Top of DATA SHOWN
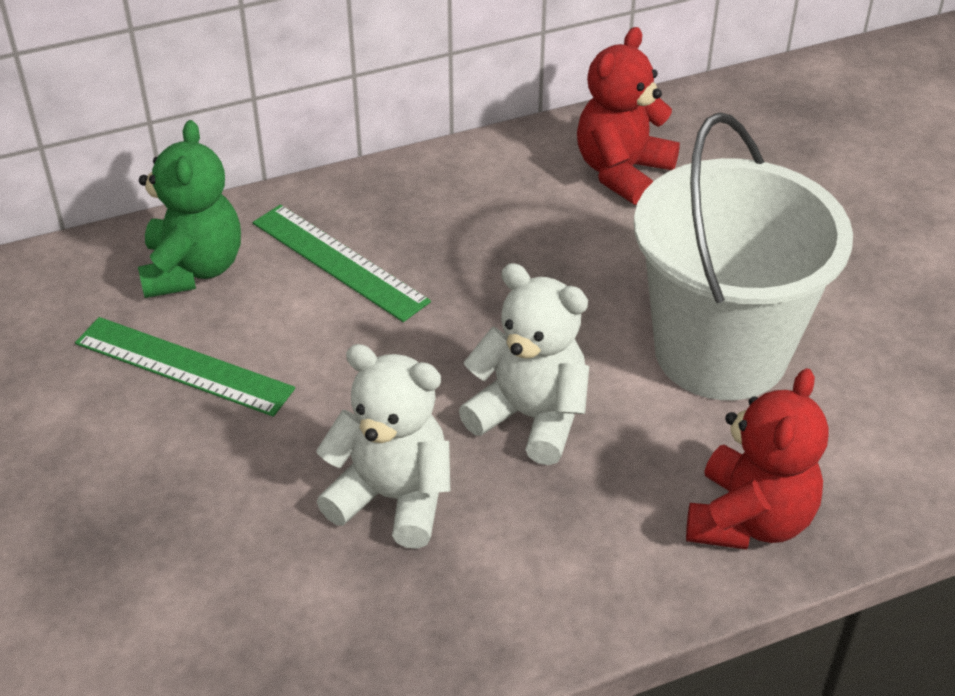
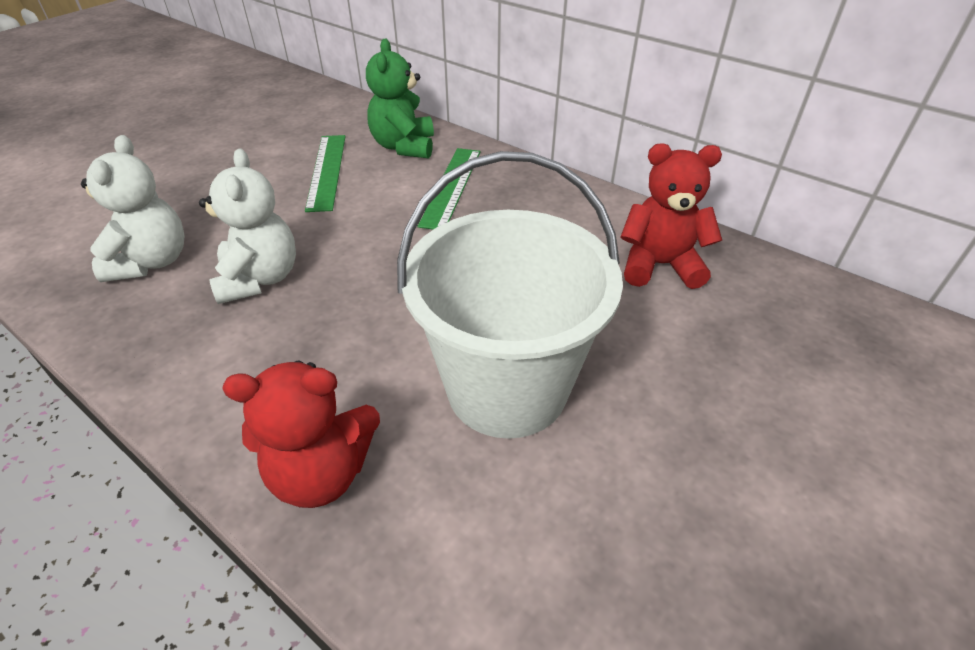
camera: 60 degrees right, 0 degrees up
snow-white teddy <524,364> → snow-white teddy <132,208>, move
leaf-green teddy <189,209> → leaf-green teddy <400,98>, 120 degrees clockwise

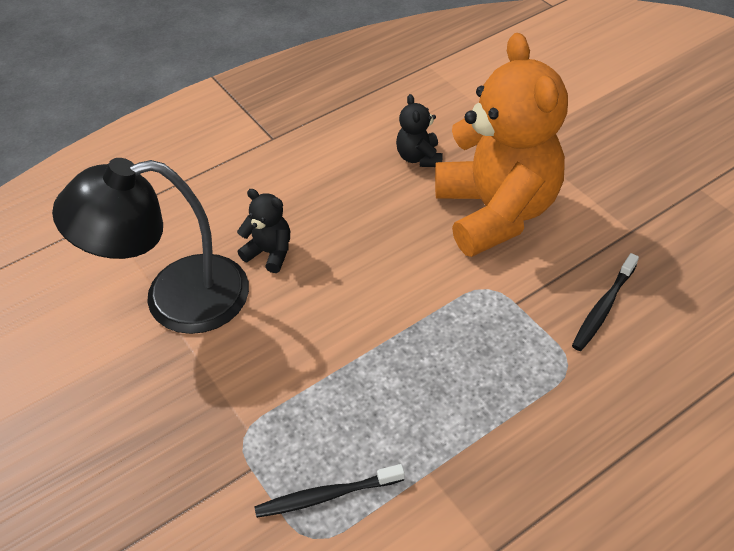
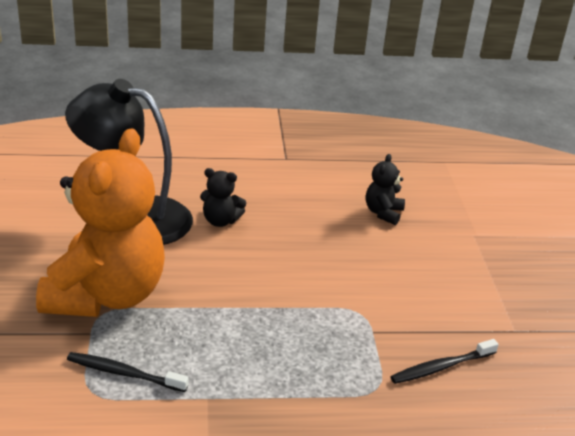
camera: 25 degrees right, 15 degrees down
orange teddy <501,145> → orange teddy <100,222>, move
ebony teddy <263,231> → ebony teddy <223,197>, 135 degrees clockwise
Bottom of DATA SHOWN
TASK PROMPT - Every line from the first line of the entries above through the line with "orange teddy <501,145>" must be repeated exactly, and pictures must not be.

ANSWER FOR THIS EXERCISE -
camera: 60 degrees right, 0 degrees up
snow-white teddy <524,364> → snow-white teddy <132,208>, move
leaf-green teddy <189,209> → leaf-green teddy <400,98>, 120 degrees clockwise

camera: 25 degrees right, 15 degrees down
orange teddy <501,145> → orange teddy <100,222>, move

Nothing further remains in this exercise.